WHAT TO PRODUCE:
From start to end of the material below, restate each line exactly.
━━━━━━
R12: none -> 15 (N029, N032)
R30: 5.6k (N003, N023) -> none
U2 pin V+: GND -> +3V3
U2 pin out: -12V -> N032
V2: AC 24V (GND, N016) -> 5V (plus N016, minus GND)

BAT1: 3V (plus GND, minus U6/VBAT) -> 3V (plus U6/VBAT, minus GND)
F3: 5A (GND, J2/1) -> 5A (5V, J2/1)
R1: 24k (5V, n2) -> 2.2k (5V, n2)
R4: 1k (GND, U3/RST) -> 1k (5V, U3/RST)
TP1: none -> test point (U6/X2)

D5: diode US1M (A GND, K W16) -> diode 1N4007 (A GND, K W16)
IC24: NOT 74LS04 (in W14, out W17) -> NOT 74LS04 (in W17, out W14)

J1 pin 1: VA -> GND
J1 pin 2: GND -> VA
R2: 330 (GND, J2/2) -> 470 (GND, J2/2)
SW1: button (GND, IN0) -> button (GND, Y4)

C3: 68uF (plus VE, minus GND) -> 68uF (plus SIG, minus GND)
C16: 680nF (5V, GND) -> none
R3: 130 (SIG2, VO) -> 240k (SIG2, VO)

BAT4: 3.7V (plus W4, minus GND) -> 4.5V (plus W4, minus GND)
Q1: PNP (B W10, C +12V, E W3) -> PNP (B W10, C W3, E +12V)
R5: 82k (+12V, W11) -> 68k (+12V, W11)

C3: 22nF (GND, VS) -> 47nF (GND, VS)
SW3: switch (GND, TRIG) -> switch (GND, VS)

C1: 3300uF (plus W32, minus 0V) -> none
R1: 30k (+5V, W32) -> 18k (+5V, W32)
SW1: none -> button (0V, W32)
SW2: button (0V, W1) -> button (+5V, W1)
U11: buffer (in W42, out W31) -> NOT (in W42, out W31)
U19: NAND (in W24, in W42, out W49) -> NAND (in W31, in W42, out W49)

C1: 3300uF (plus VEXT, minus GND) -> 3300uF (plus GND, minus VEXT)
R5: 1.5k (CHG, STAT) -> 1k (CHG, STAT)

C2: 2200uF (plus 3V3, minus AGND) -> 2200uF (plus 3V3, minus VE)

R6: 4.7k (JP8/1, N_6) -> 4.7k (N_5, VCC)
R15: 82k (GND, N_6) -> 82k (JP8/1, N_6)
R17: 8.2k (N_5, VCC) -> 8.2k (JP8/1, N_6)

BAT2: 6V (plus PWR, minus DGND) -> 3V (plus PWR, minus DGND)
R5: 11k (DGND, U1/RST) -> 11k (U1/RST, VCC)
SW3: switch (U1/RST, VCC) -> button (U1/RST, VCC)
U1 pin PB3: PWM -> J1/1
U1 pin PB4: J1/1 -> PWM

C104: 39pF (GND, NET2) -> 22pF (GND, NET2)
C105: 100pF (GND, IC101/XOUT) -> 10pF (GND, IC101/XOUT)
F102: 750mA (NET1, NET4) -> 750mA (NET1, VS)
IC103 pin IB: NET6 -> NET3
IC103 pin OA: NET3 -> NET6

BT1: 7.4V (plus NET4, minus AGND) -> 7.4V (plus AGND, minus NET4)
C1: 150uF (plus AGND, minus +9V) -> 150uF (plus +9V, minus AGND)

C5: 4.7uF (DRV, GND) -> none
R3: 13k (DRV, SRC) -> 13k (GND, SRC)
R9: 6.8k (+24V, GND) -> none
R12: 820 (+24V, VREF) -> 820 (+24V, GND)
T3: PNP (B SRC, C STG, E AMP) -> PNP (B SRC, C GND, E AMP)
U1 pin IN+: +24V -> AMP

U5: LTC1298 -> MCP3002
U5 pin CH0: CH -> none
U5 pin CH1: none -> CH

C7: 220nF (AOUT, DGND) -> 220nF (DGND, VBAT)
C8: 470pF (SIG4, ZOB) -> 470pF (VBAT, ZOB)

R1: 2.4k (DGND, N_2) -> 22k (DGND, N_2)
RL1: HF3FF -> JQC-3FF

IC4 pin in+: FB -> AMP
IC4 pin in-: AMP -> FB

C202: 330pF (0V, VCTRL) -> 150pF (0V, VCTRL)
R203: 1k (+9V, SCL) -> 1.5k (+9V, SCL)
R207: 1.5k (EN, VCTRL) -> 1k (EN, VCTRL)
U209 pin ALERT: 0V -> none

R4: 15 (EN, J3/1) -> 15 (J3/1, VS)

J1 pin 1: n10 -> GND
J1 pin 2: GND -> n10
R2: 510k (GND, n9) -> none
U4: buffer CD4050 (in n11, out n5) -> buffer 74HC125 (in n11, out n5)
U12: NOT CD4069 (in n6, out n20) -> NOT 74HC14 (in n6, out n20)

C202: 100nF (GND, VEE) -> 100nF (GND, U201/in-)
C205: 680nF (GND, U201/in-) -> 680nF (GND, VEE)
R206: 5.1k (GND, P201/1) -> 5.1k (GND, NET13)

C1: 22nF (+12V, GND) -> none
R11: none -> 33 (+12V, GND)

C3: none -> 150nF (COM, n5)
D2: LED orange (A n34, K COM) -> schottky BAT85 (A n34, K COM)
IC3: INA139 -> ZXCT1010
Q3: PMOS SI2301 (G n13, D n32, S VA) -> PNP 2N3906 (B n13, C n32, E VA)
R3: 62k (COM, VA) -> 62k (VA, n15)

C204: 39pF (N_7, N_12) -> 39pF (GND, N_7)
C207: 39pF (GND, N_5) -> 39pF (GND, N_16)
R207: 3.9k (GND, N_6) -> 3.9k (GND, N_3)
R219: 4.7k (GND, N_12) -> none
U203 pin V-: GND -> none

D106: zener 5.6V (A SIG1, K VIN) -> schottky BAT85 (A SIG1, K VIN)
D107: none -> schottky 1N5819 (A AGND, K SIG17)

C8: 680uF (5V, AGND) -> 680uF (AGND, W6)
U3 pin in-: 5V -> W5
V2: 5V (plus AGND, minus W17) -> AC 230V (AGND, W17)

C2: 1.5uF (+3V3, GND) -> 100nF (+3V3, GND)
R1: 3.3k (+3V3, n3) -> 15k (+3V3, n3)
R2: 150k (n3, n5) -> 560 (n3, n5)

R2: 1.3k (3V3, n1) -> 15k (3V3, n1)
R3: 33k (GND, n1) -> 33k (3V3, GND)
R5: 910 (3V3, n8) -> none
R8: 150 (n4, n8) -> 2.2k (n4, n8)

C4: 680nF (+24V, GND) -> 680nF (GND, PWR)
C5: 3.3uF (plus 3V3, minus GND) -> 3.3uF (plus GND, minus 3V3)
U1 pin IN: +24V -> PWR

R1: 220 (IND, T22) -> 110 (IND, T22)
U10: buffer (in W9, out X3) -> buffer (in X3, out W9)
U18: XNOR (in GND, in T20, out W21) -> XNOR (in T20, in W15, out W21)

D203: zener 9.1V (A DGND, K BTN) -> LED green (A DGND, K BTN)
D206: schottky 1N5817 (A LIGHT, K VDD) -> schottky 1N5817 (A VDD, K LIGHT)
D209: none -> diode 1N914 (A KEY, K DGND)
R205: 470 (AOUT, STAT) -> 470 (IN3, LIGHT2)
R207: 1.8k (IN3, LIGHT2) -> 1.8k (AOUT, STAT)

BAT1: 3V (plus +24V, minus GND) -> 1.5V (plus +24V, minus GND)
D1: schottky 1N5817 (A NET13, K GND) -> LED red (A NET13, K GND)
━━━━━━
ANSWER TO THIS PROBLEM:
R12: none -> 15 (N029, N032)
R30: 5.6k (N003, N023) -> none
U2 pin V+: GND -> +3V3
U2 pin out: -12V -> N032
V2: AC 24V (GND, N016) -> 5V (plus N016, minus GND)

BAT1: 3V (plus GND, minus U6/VBAT) -> 3V (plus U6/VBAT, minus GND)
F3: 5A (GND, J2/1) -> 5A (5V, J2/1)
R1: 24k (5V, n2) -> 2.2k (5V, n2)
R4: 1k (GND, U3/RST) -> 1k (5V, U3/RST)
TP1: none -> test point (U6/X2)

D5: diode US1M (A GND, K W16) -> diode 1N4007 (A GND, K W16)
IC24: NOT 74LS04 (in W14, out W17) -> NOT 74LS04 (in W17, out W14)

J1 pin 1: VA -> GND
J1 pin 2: GND -> VA
R2: 330 (GND, J2/2) -> 470 (GND, J2/2)
SW1: button (GND, IN0) -> button (GND, Y4)

C3: 68uF (plus VE, minus GND) -> 68uF (plus SIG, minus GND)
C16: 680nF (5V, GND) -> none
R3: 130 (SIG2, VO) -> 240k (SIG2, VO)

BAT4: 3.7V (plus W4, minus GND) -> 4.5V (plus W4, minus GND)
Q1: PNP (B W10, C +12V, E W3) -> PNP (B W10, C W3, E +12V)
R5: 82k (+12V, W11) -> 68k (+12V, W11)

C3: 22nF (GND, VS) -> 47nF (GND, VS)
SW3: switch (GND, TRIG) -> switch (GND, VS)

C1: 3300uF (plus W32, minus 0V) -> none
R1: 30k (+5V, W32) -> 18k (+5V, W32)
SW1: none -> button (0V, W32)
SW2: button (0V, W1) -> button (+5V, W1)
U11: buffer (in W42, out W31) -> NOT (in W42, out W31)
U19: NAND (in W24, in W42, out W49) -> NAND (in W31, in W42, out W49)

C1: 3300uF (plus VEXT, minus GND) -> 3300uF (plus GND, minus VEXT)
R5: 1.5k (CHG, STAT) -> 1k (CHG, STAT)

C2: 2200uF (plus 3V3, minus AGND) -> 2200uF (plus 3V3, minus VE)

R6: 4.7k (JP8/1, N_6) -> 4.7k (N_5, VCC)
R15: 82k (GND, N_6) -> 82k (JP8/1, N_6)
R17: 8.2k (N_5, VCC) -> 8.2k (JP8/1, N_6)

BAT2: 6V (plus PWR, minus DGND) -> 3V (plus PWR, minus DGND)
R5: 11k (DGND, U1/RST) -> 11k (U1/RST, VCC)
SW3: switch (U1/RST, VCC) -> button (U1/RST, VCC)
U1 pin PB3: PWM -> J1/1
U1 pin PB4: J1/1 -> PWM

C104: 39pF (GND, NET2) -> 22pF (GND, NET2)
C105: 100pF (GND, IC101/XOUT) -> 10pF (GND, IC101/XOUT)
F102: 750mA (NET1, NET4) -> 750mA (NET1, VS)
IC103 pin IB: NET6 -> NET3
IC103 pin OA: NET3 -> NET6

BT1: 7.4V (plus NET4, minus AGND) -> 7.4V (plus AGND, minus NET4)
C1: 150uF (plus AGND, minus +9V) -> 150uF (plus +9V, minus AGND)

C5: 4.7uF (DRV, GND) -> none
R3: 13k (DRV, SRC) -> 13k (GND, SRC)
R9: 6.8k (+24V, GND) -> none
R12: 820 (+24V, VREF) -> 820 (+24V, GND)
T3: PNP (B SRC, C STG, E AMP) -> PNP (B SRC, C GND, E AMP)
U1 pin IN+: +24V -> AMP

U5: LTC1298 -> MCP3002
U5 pin CH0: CH -> none
U5 pin CH1: none -> CH

C7: 220nF (AOUT, DGND) -> 220nF (DGND, VBAT)
C8: 470pF (SIG4, ZOB) -> 470pF (VBAT, ZOB)

R1: 2.4k (DGND, N_2) -> 22k (DGND, N_2)
RL1: HF3FF -> JQC-3FF

IC4 pin in+: FB -> AMP
IC4 pin in-: AMP -> FB

C202: 330pF (0V, VCTRL) -> 150pF (0V, VCTRL)
R203: 1k (+9V, SCL) -> 1.5k (+9V, SCL)
R207: 1.5k (EN, VCTRL) -> 1k (EN, VCTRL)
U209 pin ALERT: 0V -> none

R4: 15 (EN, J3/1) -> 15 (J3/1, VS)

J1 pin 1: n10 -> GND
J1 pin 2: GND -> n10
R2: 510k (GND, n9) -> none
U4: buffer CD4050 (in n11, out n5) -> buffer 74HC125 (in n11, out n5)
U12: NOT CD4069 (in n6, out n20) -> NOT 74HC14 (in n6, out n20)

C202: 100nF (GND, VEE) -> 100nF (GND, U201/in-)
C205: 680nF (GND, U201/in-) -> 680nF (GND, VEE)
R206: 5.1k (GND, P201/1) -> 5.1k (GND, NET13)

C1: 22nF (+12V, GND) -> none
R11: none -> 33 (+12V, GND)

C3: none -> 150nF (COM, n5)
D2: LED orange (A n34, K COM) -> schottky BAT85 (A n34, K COM)
IC3: INA139 -> ZXCT1010
Q3: PMOS SI2301 (G n13, D n32, S VA) -> PNP 2N3906 (B n13, C n32, E VA)
R3: 62k (COM, VA) -> 62k (VA, n15)

C204: 39pF (N_7, N_12) -> 39pF (GND, N_7)
C207: 39pF (GND, N_5) -> 39pF (GND, N_16)
R207: 3.9k (GND, N_6) -> 3.9k (GND, N_3)
R219: 4.7k (GND, N_12) -> none
U203 pin V-: GND -> none

D106: zener 5.6V (A SIG1, K VIN) -> schottky BAT85 (A SIG1, K VIN)
D107: none -> schottky 1N5819 (A AGND, K SIG17)

C8: 680uF (5V, AGND) -> 680uF (AGND, W6)
U3 pin in-: 5V -> W5
V2: 5V (plus AGND, minus W17) -> AC 230V (AGND, W17)

C2: 1.5uF (+3V3, GND) -> 100nF (+3V3, GND)
R1: 3.3k (+3V3, n3) -> 15k (+3V3, n3)
R2: 150k (n3, n5) -> 560 (n3, n5)

R2: 1.3k (3V3, n1) -> 15k (3V3, n1)
R3: 33k (GND, n1) -> 33k (3V3, GND)
R5: 910 (3V3, n8) -> none
R8: 150 (n4, n8) -> 2.2k (n4, n8)

C4: 680nF (+24V, GND) -> 680nF (GND, PWR)
C5: 3.3uF (plus 3V3, minus GND) -> 3.3uF (plus GND, minus 3V3)
U1 pin IN: +24V -> PWR

R1: 220 (IND, T22) -> 110 (IND, T22)
U10: buffer (in W9, out X3) -> buffer (in X3, out W9)
U18: XNOR (in GND, in T20, out W21) -> XNOR (in T20, in W15, out W21)

D203: zener 9.1V (A DGND, K BTN) -> LED green (A DGND, K BTN)
D206: schottky 1N5817 (A LIGHT, K VDD) -> schottky 1N5817 (A VDD, K LIGHT)
D209: none -> diode 1N914 (A KEY, K DGND)
R205: 470 (AOUT, STAT) -> 470 (IN3, LIGHT2)
R207: 1.8k (IN3, LIGHT2) -> 1.8k (AOUT, STAT)

BAT1: 3V (plus +24V, minus GND) -> 1.5V (plus +24V, minus GND)
D1: schottky 1N5817 (A NET13, K GND) -> LED red (A NET13, K GND)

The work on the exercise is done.